Saved entries
%%

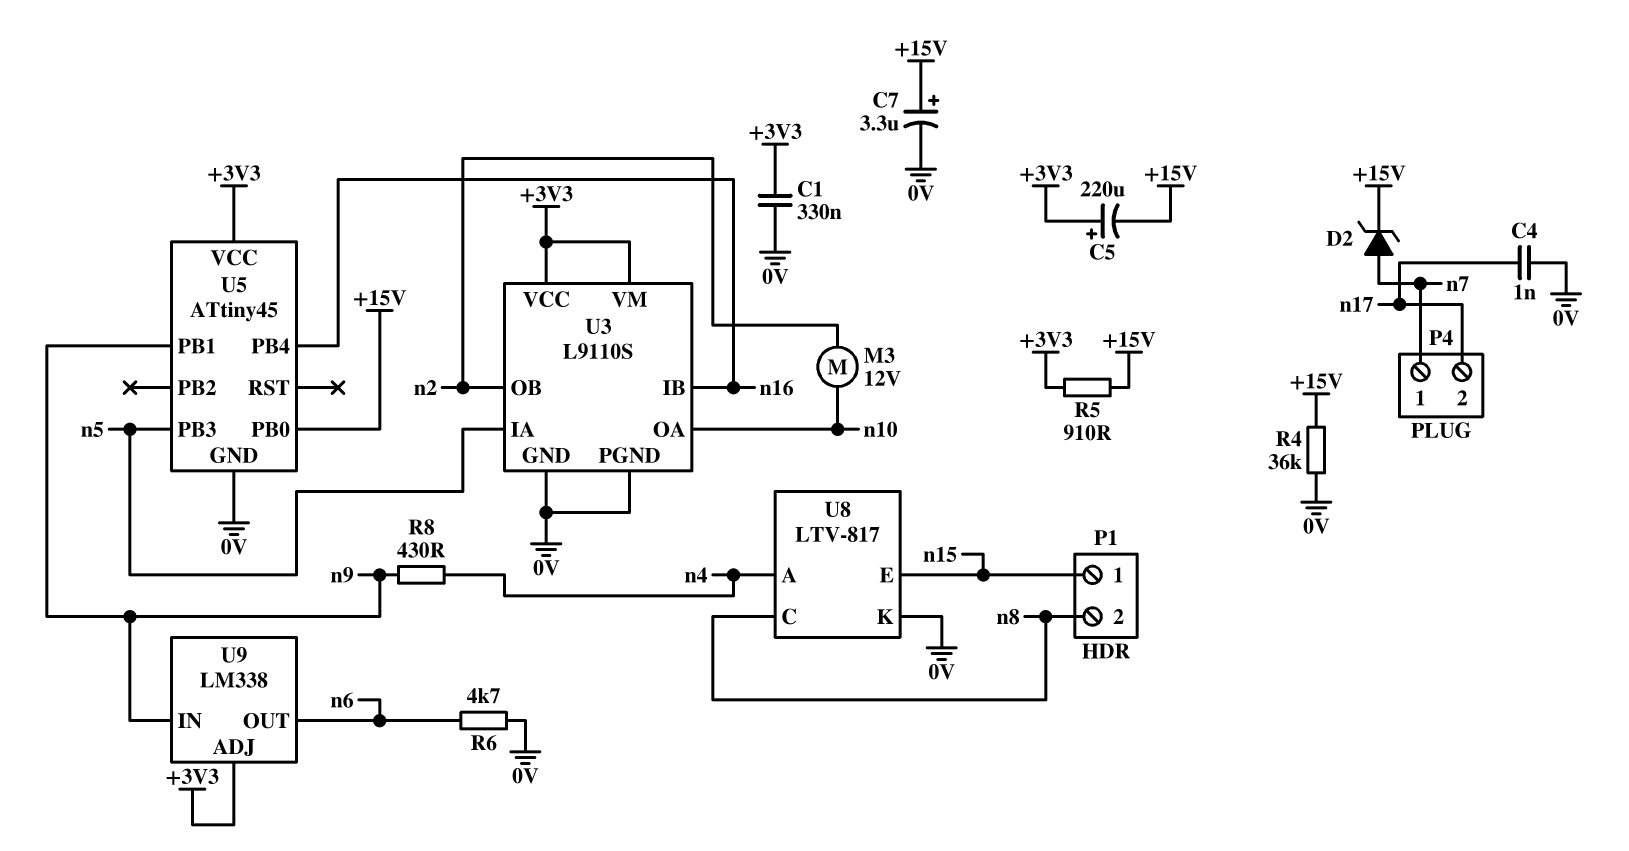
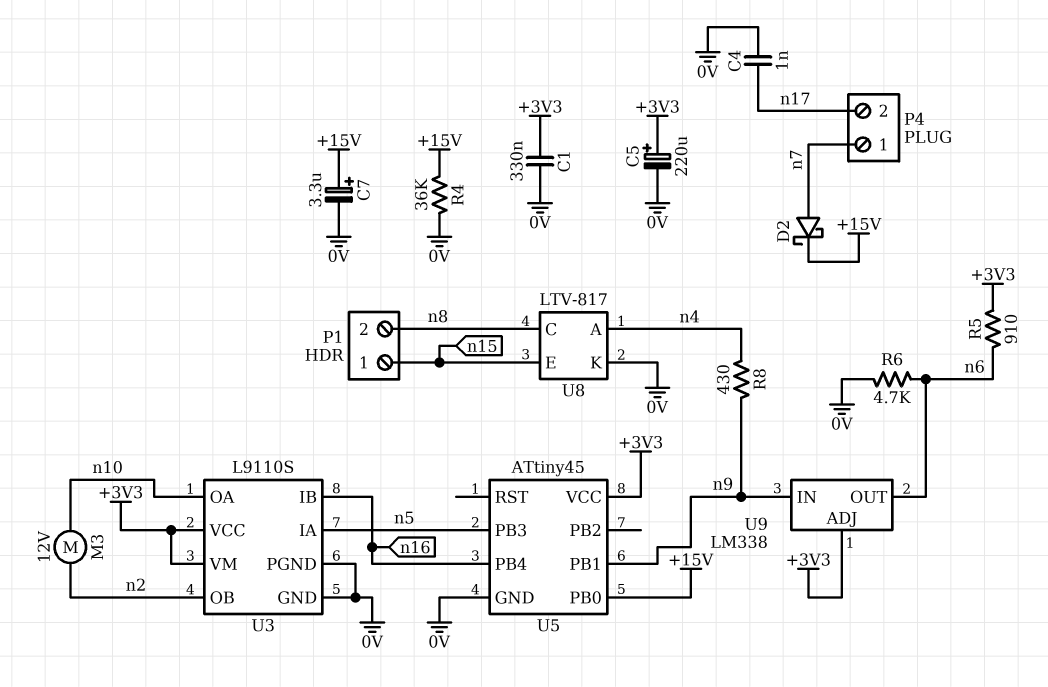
C5: 220uF (plus +3V3, minus +15V) -> 220uF (plus +3V3, minus 0V)
D2: zener (A n7, K +15V) -> schottky (A n7, K +15V)
R5: 910 (+3V3, +15V) -> 910 (+3V3, n6)

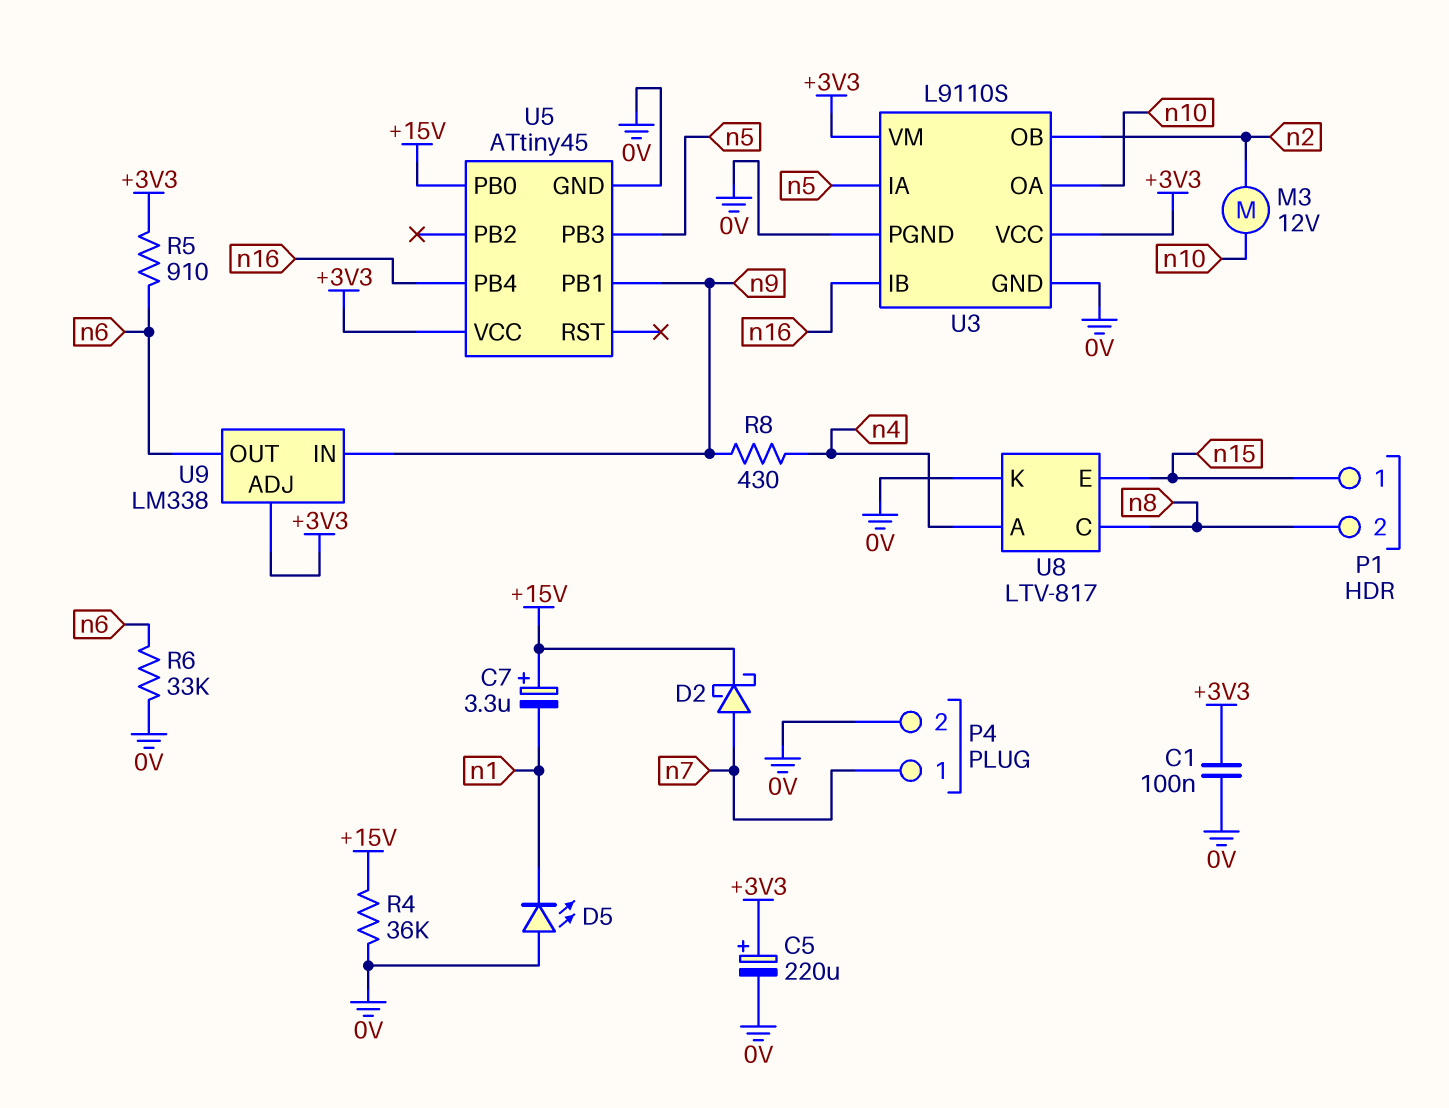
C1: 330nF (+3V3, 0V) -> 100nF (+3V3, 0V)
C4: 1nF (0V, n17) -> none
C7: 3.3uF (plus +15V, minus 0V) -> 3.3uF (plus +15V, minus n1)
D5: none -> LED (A 0V, K n1)
P4 pin 2: n17 -> 0V
R6: 4.7k (0V, n6) -> 33k (0V, n6)

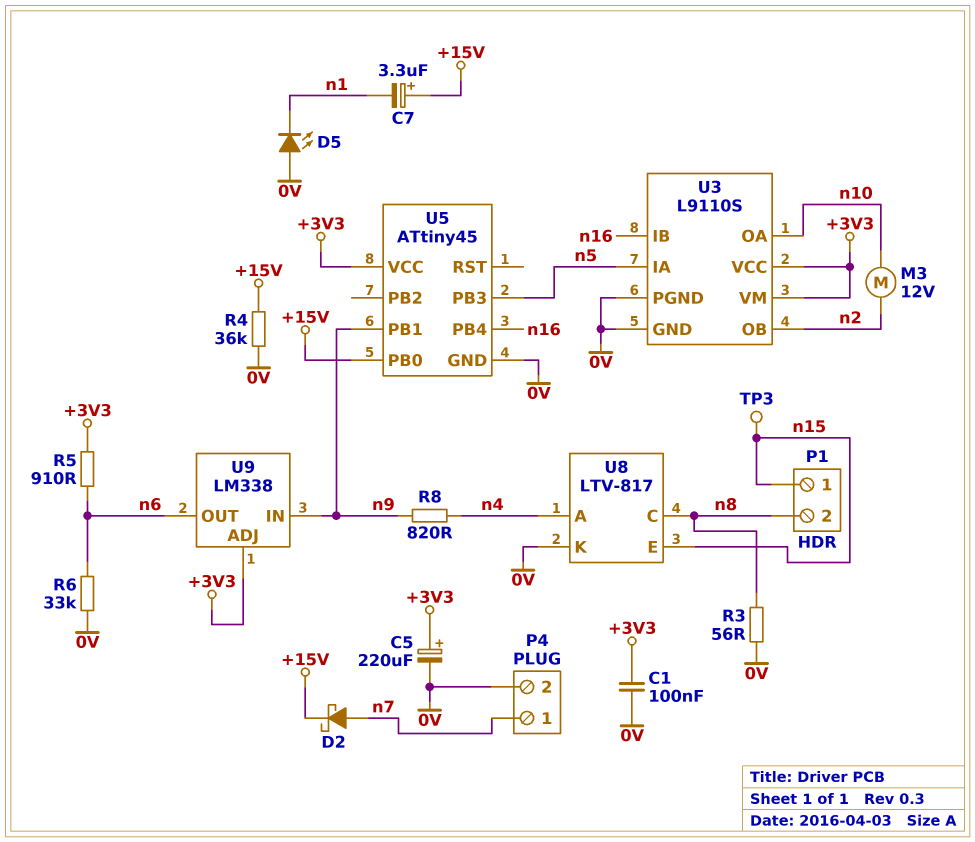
R3: none -> 56 (0V, n8)
R8: 430 (n4, n9) -> 820 (n4, n9)
TP3: none -> test point (n15)

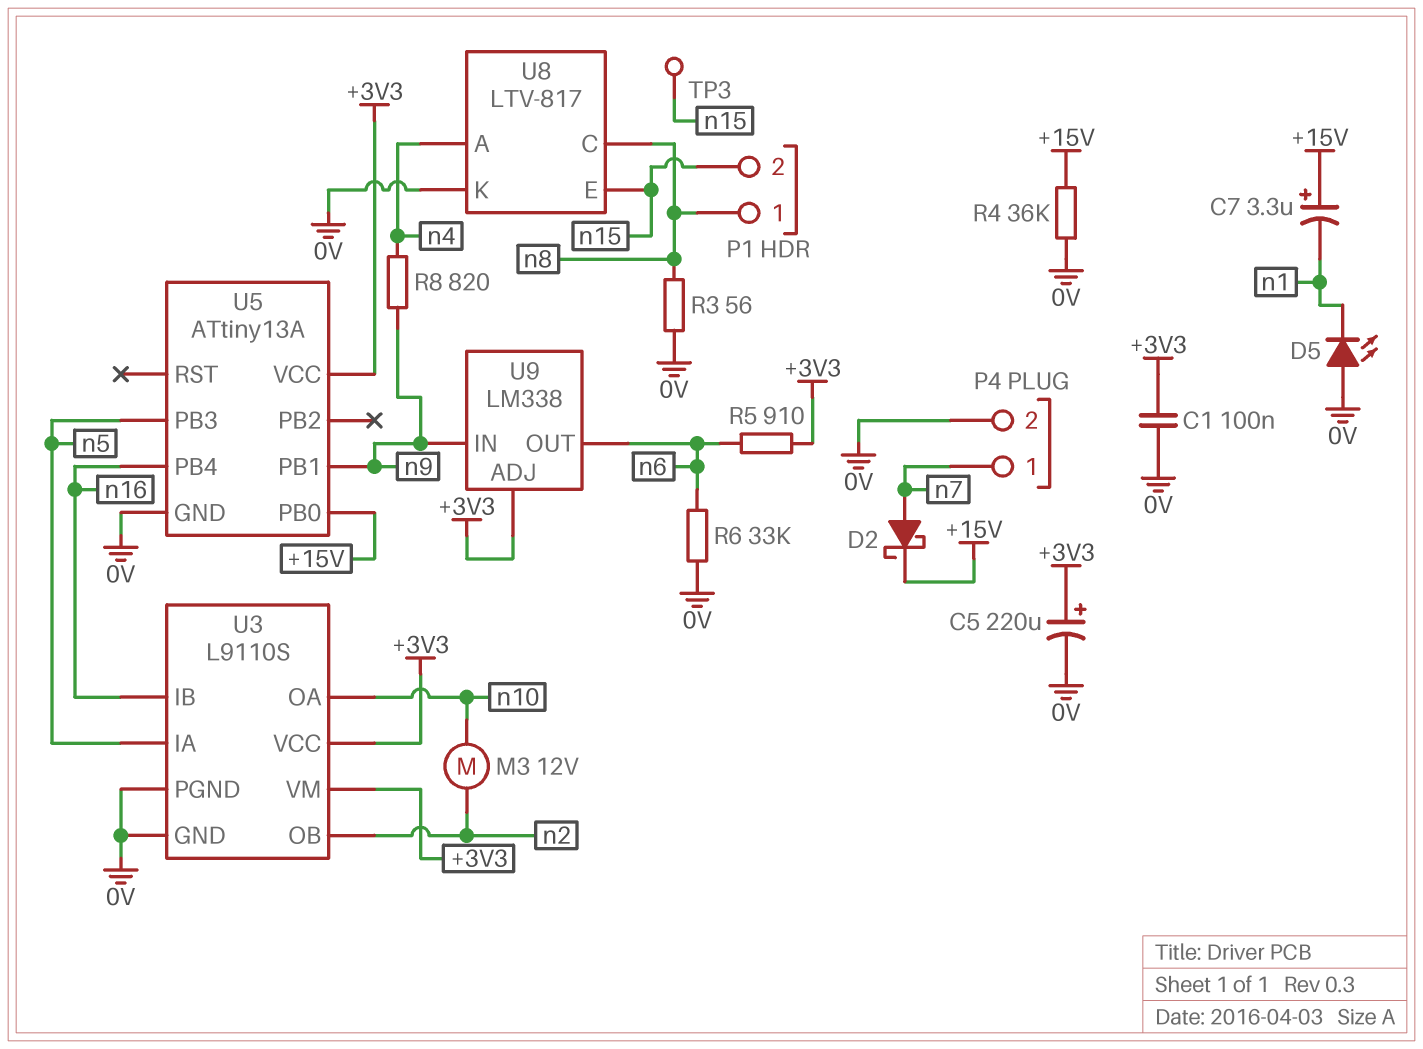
P1 pin 1: n15 -> n8
P1 pin 2: n8 -> n15
U5: ATtiny45 -> ATtiny13A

%%

• _Task instructions_
Using the data above, output the line that has "D2: zener (A", the line that has "R6: 4.7k (0V, n6) -> 33k (0V, n6)", and whatever lines fall between, each exactly as it stands and without pictures.

• _Reply to the task_
D2: zener (A n7, K +15V) -> schottky (A n7, K +15V)
R5: 910 (+3V3, +15V) -> 910 (+3V3, n6)

C1: 330nF (+3V3, 0V) -> 100nF (+3V3, 0V)
C4: 1nF (0V, n17) -> none
C7: 3.3uF (plus +15V, minus 0V) -> 3.3uF (plus +15V, minus n1)
D5: none -> LED (A 0V, K n1)
P4 pin 2: n17 -> 0V
R6: 4.7k (0V, n6) -> 33k (0V, n6)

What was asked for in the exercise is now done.